The problem — Write out the lines below once more, exactly as they appear. Do not include pictures.
'''
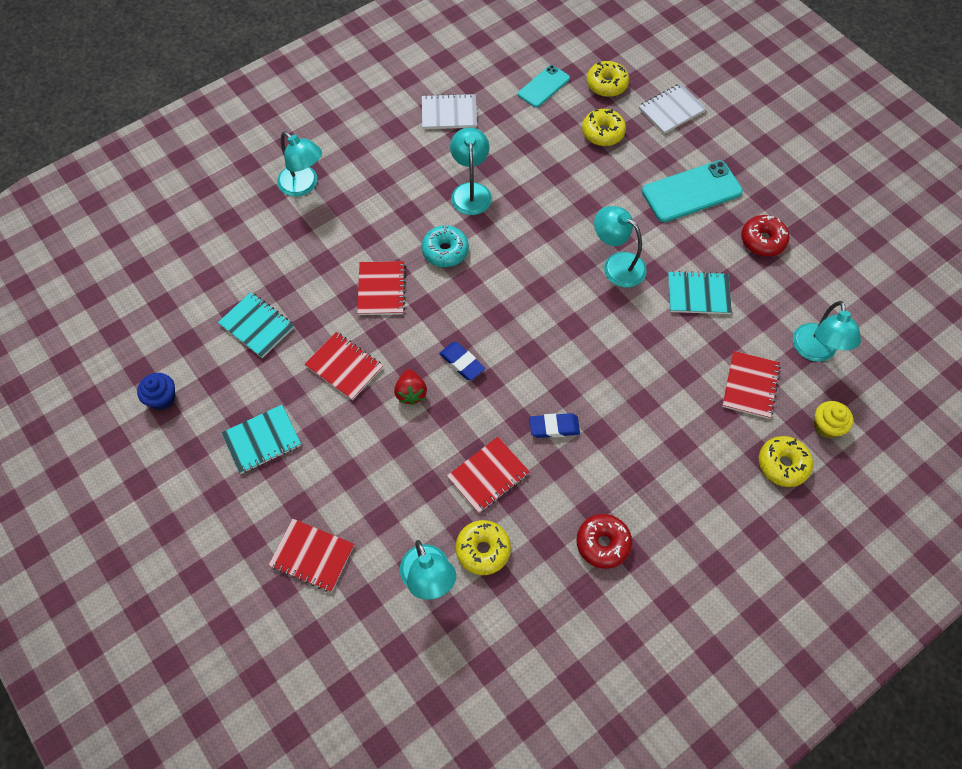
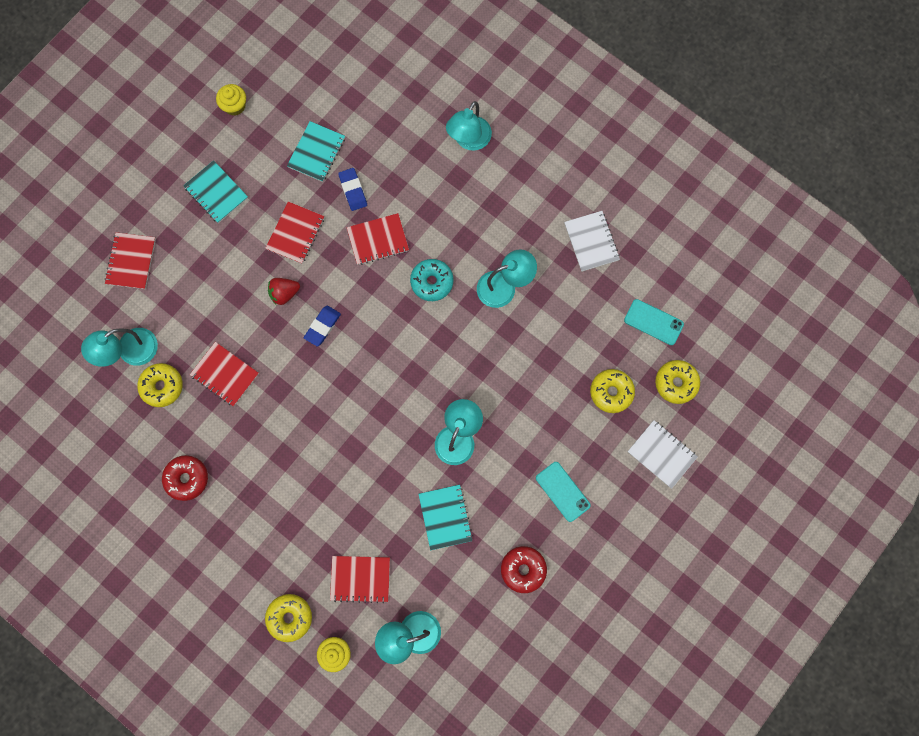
camera: 75 degrees right, 15 degrees up
(162, 398) = (235, 106): blue cupcake -> yellow cupcake
(554, 427) = (280, 417): blue eraser -> blue eraser (353, 190)
(691, 192) = (562, 491): turquoise phone -> turquoise phone, size x0.62

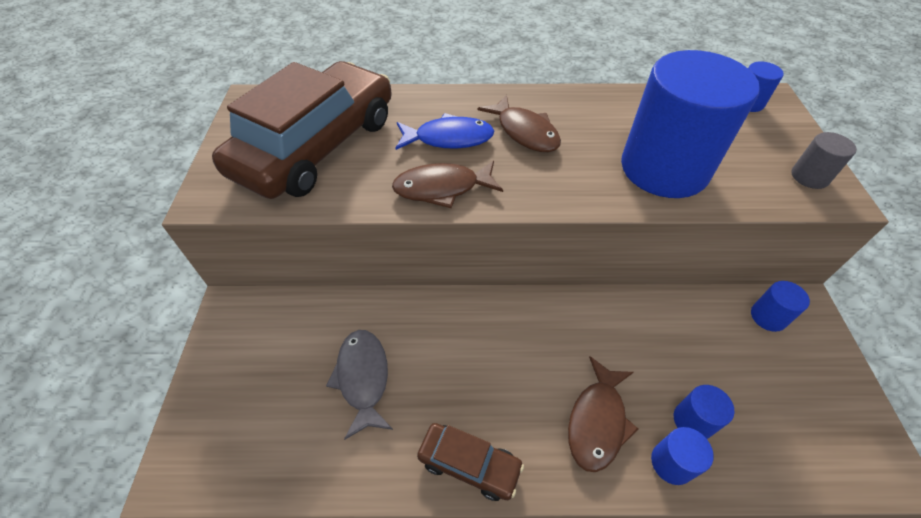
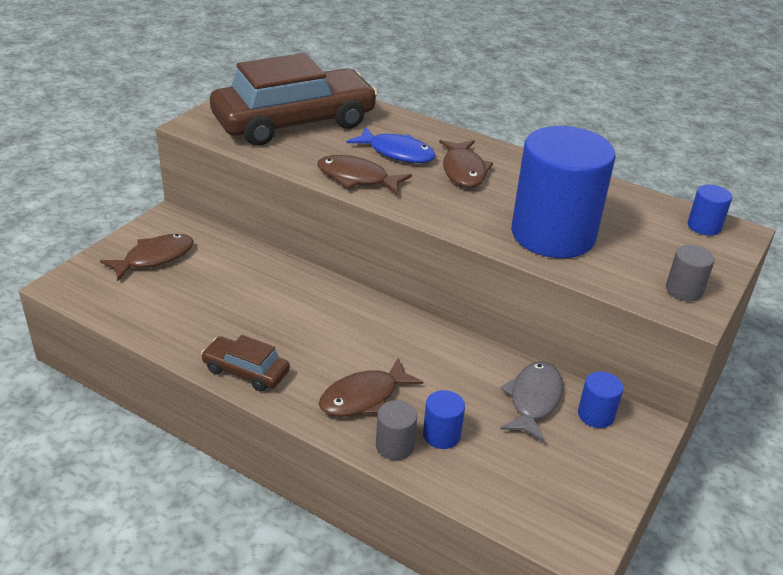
camera: 30 degrees right, 15 degrees down
(256, 370) = (155, 258): none -> brown fish
(363, 378) = (220, 295): grey fish -> grey fish (533, 400)
(469, 464) = (246, 371): brown car -> brown car turned 150 degrees clockwise
(671, 463) = (395, 446): blue cylinder -> grey cylinder

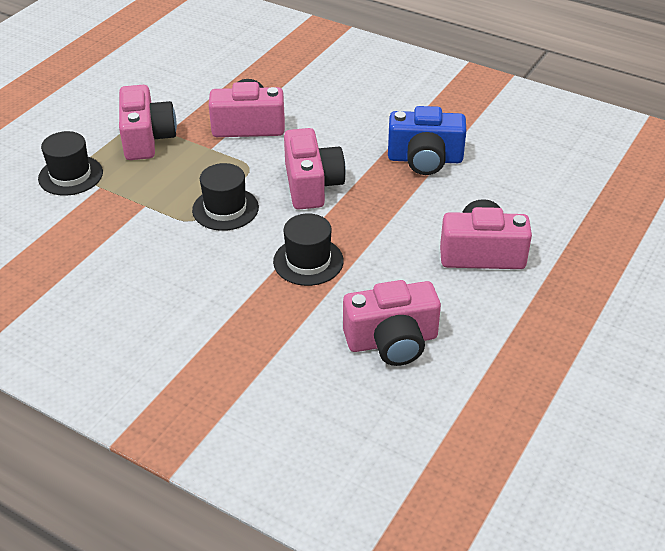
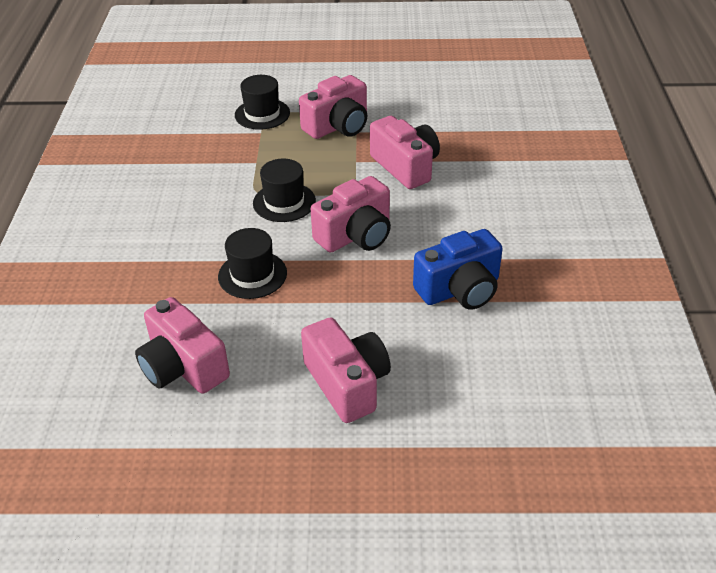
camera: 60 degrees right, 0 degrees up
(425, 159) = (460, 289): blue camera -> blue camera turned 90 degrees counterclockwise

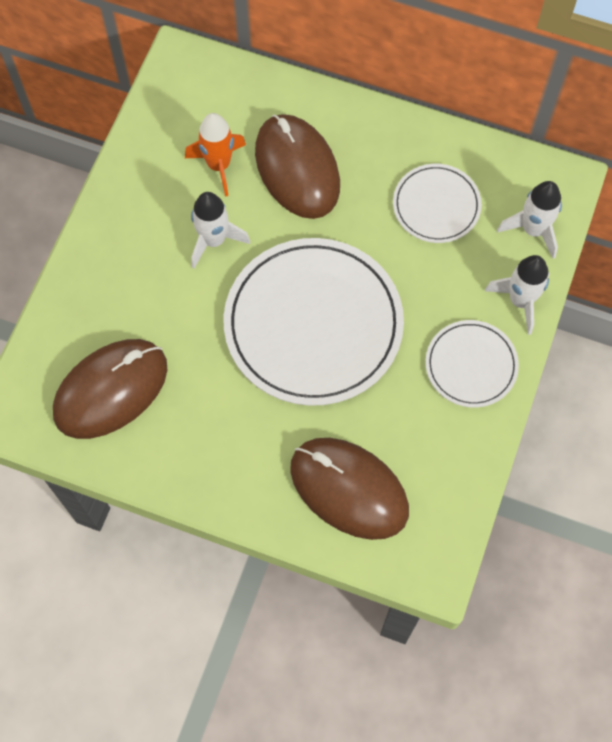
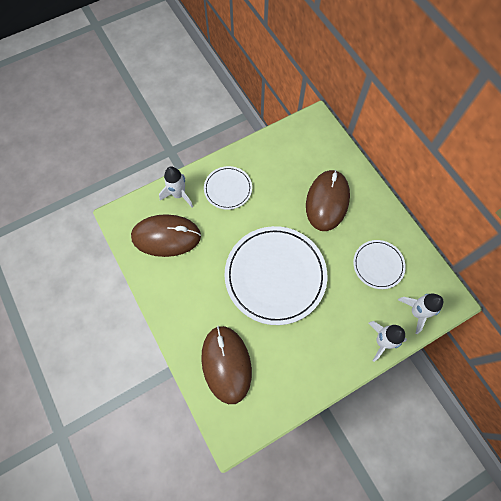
camera: 40 degrees right, 0 degrees up
(214, 240) = (264, 205): white rocket -> white rocket (179, 194)
(219, 165) = (294, 175): orange rocket -> none
(471, 365) = (332, 353): white plate -> white plate (228, 189)

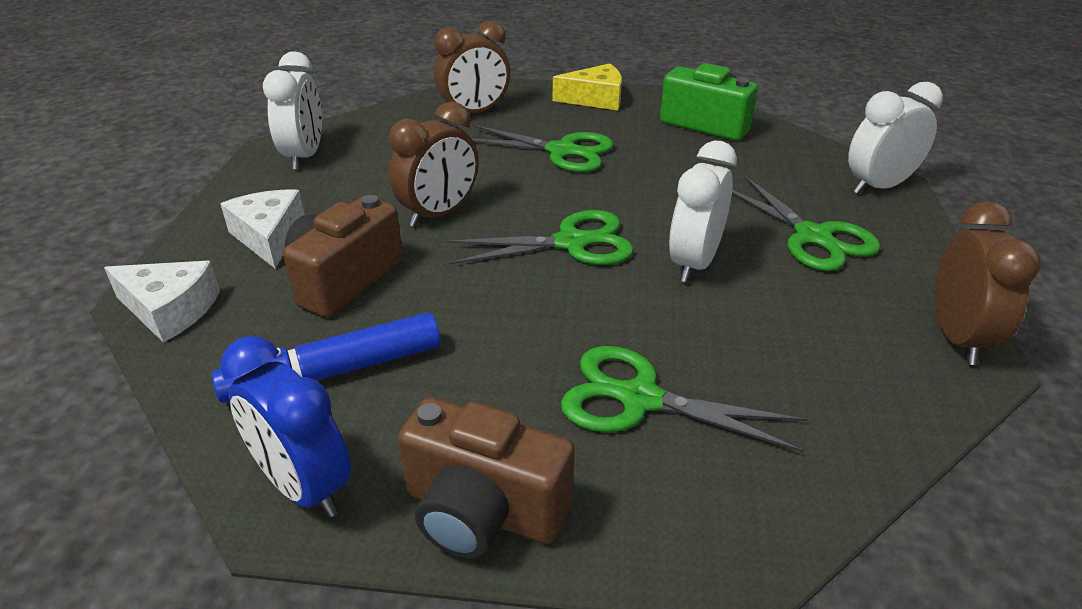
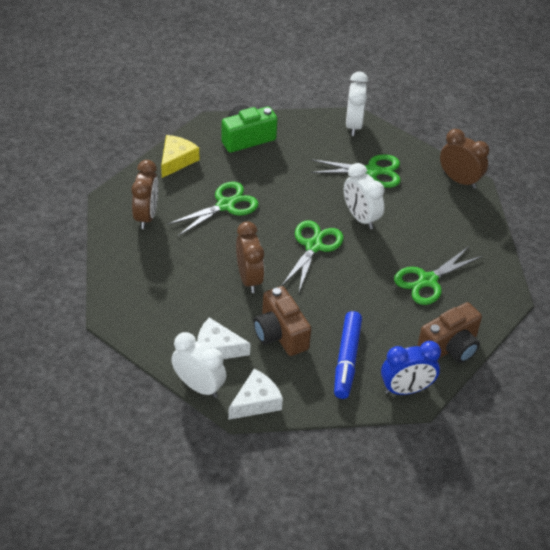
camera: 60 degrees left, 10 degrees up
(304, 156) = (135, 307): white clock -> white clock (199, 386)

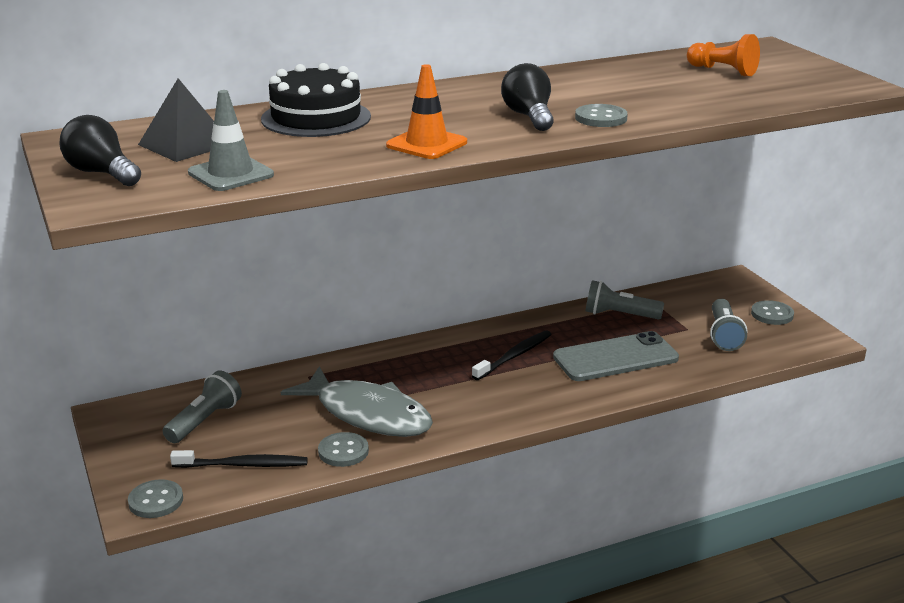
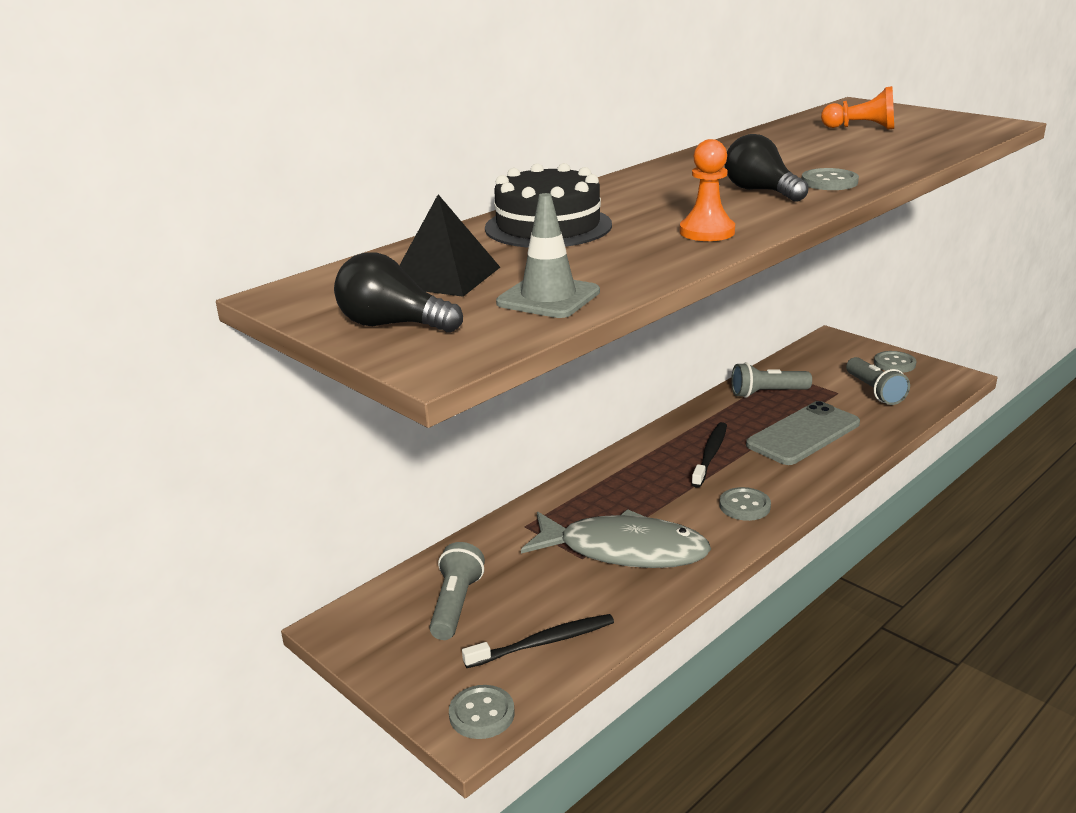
camera: 20 degrees left, 0 degrees up
(343, 451) = (636, 597): grey button -> grey button (744, 506)
(427, 144) = (707, 232): orange traffic cone -> orange pawn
'''
Result of the task —
camera: 75 degrees right, 15 degrees up
(162, 398) = (235, 106): blue cupcake -> yellow cupcake
(554, 427) = (280, 417): blue eraser -> blue eraser (353, 190)
(691, 192) = (562, 491): turquoise phone -> turquoise phone, size x0.62

camera: 30 degrees right, 15 degrees down
(256, 370) = (155, 258): none -> brown fish
(363, 378) = (220, 295): grey fish -> grey fish (533, 400)
(469, 464) = (246, 371): brown car -> brown car turned 150 degrees clockwise
(671, 463) = (395, 446): blue cylinder -> grey cylinder

camera: 60 degrees right, 0 degrees up
(425, 159) = (460, 289): blue camera -> blue camera turned 90 degrees counterclockwise

camera: 40 degrees right, 0 degrees up
(214, 240) = (264, 205): white rocket -> white rocket (179, 194)
(219, 165) = (294, 175): orange rocket -> none
(471, 365) = (332, 353): white plate -> white plate (228, 189)

camera: 60 degrees left, 10 degrees up
(304, 156) = (135, 307): white clock -> white clock (199, 386)

camera: 20 degrees left, 0 degrees up
(343, 451) = (636, 597): grey button -> grey button (744, 506)
(427, 144) = (707, 232): orange traffic cone -> orange pawn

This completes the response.